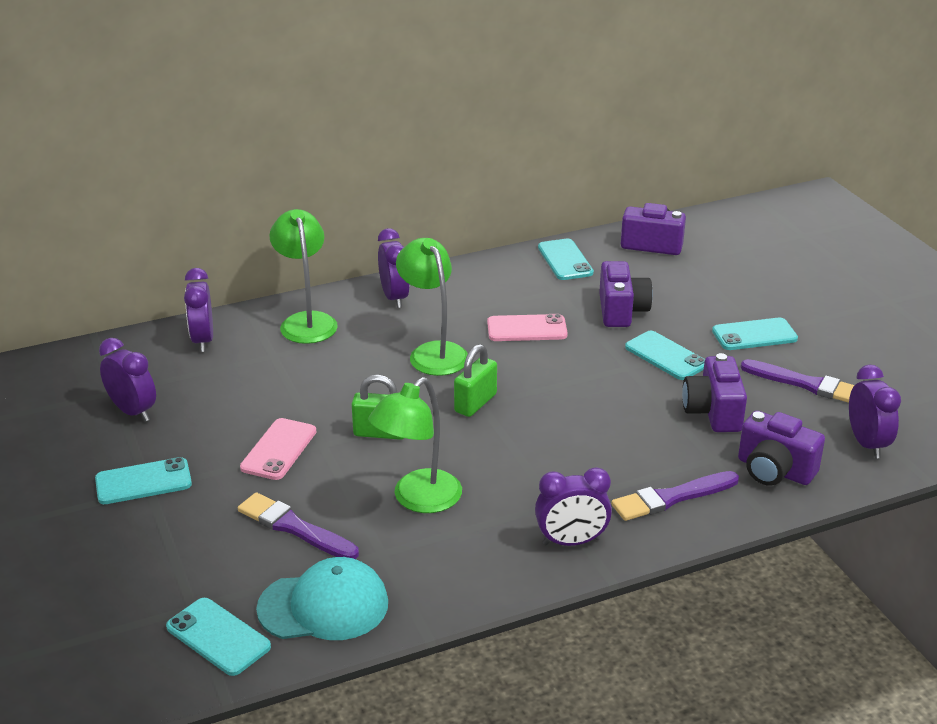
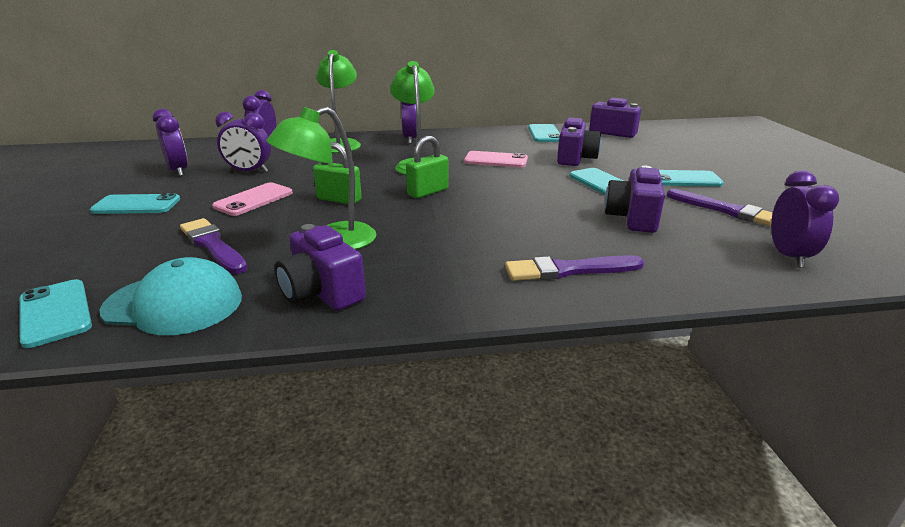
camera: 15 degrees right, 5 degrees down
(571, 542) = (449, 289): purple clock -> purple clock (249, 171)
(774, 470) = (684, 263): purple camera -> purple camera (321, 292)

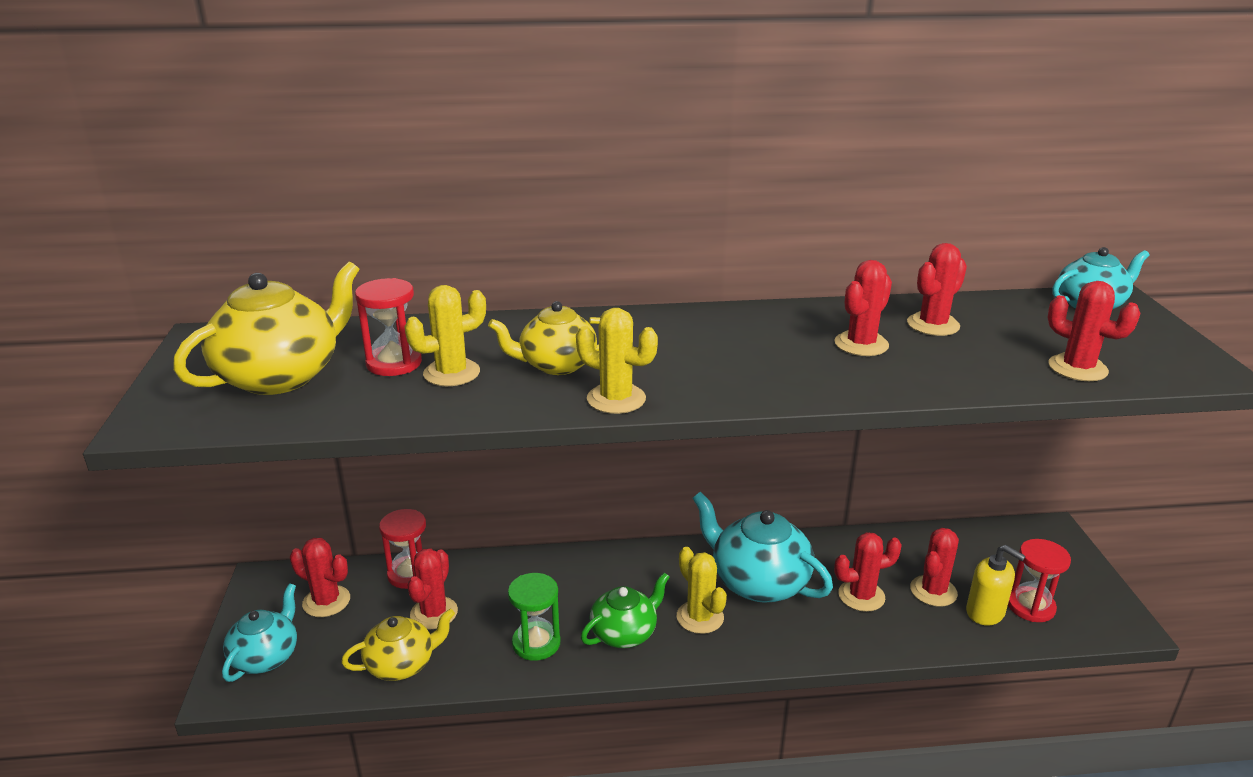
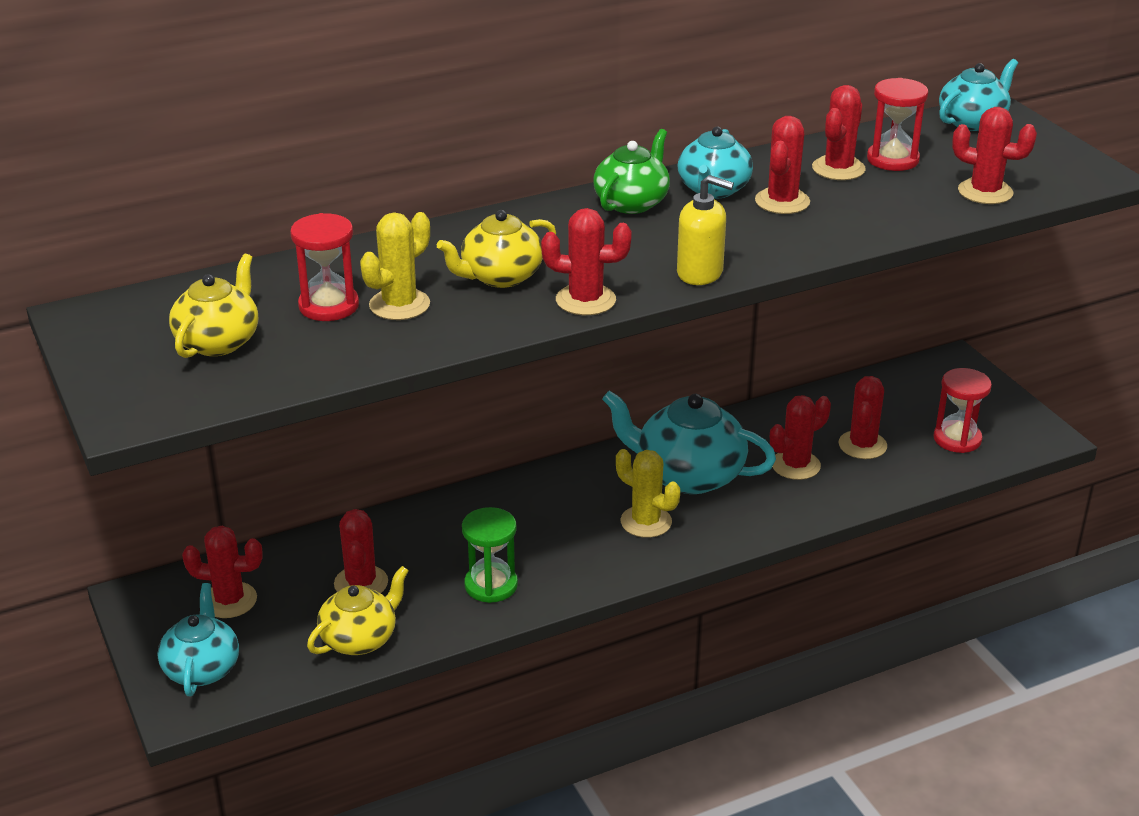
camera: 20 degrees left, 5 degrees up
(281, 376) = (218, 341): yellow teapot -> yellow teapot, size x0.63
(410, 574) = (306, 552): red hourglass -> red hourglass (892, 159)
(616, 399) = (585, 300): yellow cactus -> red cactus
(624, 633) = (577, 554): green teapot -> green teapot (632, 202)
(801, 324) = (713, 190): none -> turquoise teapot
(985, 612) = (918, 454): yellow soap dispenser -> yellow soap dispenser (700, 273)

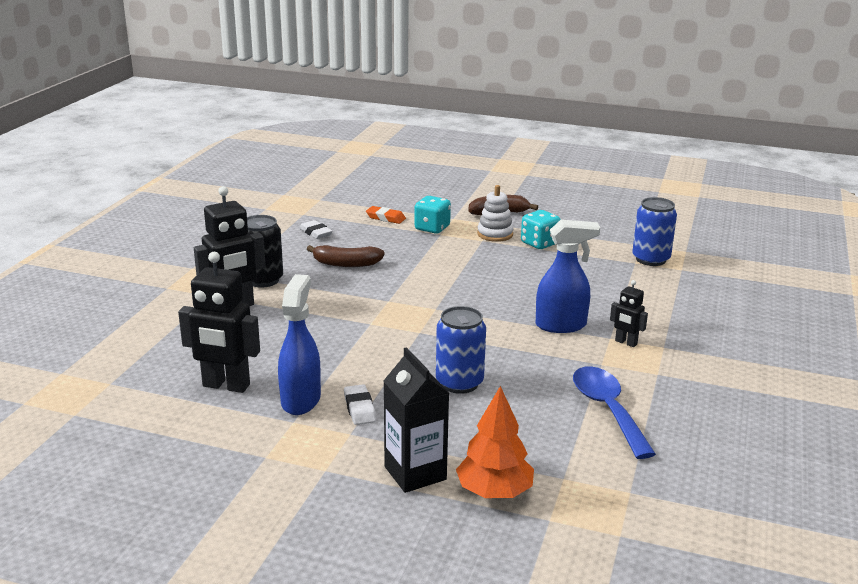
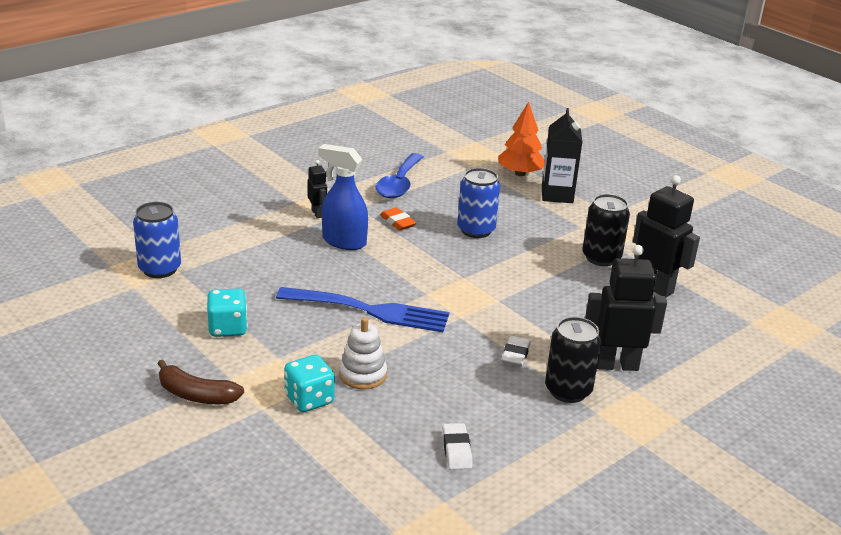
camera: 150 degrees left, 5 degrees up
(301, 400) = (601, 257): blue spray bottle -> black can
(346, 264) = (462, 380): brown banana -> none
(359, 408) = (562, 238): white eraser -> white eraser (515, 354)
(385, 218) = (343, 443): orange eraser -> orange eraser (397, 222)
(462, 282) = (370, 310): none -> blue fork
(495, 234) = (253, 360): white stacking toy -> white stacking toy (363, 375)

........

In the answer, give only the lines from the one containing "(410, 574) = (306, 552): red" through the end of the records above, each reproduced exactly. Include no pictures.

(410, 574) = (306, 552): red hourglass -> red hourglass (892, 159)
(616, 399) = (585, 300): yellow cactus -> red cactus
(624, 633) = (577, 554): green teapot -> green teapot (632, 202)
(801, 324) = (713, 190): none -> turquoise teapot
(985, 612) = (918, 454): yellow soap dispenser -> yellow soap dispenser (700, 273)

camera: 150 degrees left, 5 degrees up
(301, 400) = (601, 257): blue spray bottle -> black can
(346, 264) = (462, 380): brown banana -> none
(359, 408) = (562, 238): white eraser -> white eraser (515, 354)
(385, 218) = (343, 443): orange eraser -> orange eraser (397, 222)
(462, 282) = (370, 310): none -> blue fork
(495, 234) = (253, 360): white stacking toy -> white stacking toy (363, 375)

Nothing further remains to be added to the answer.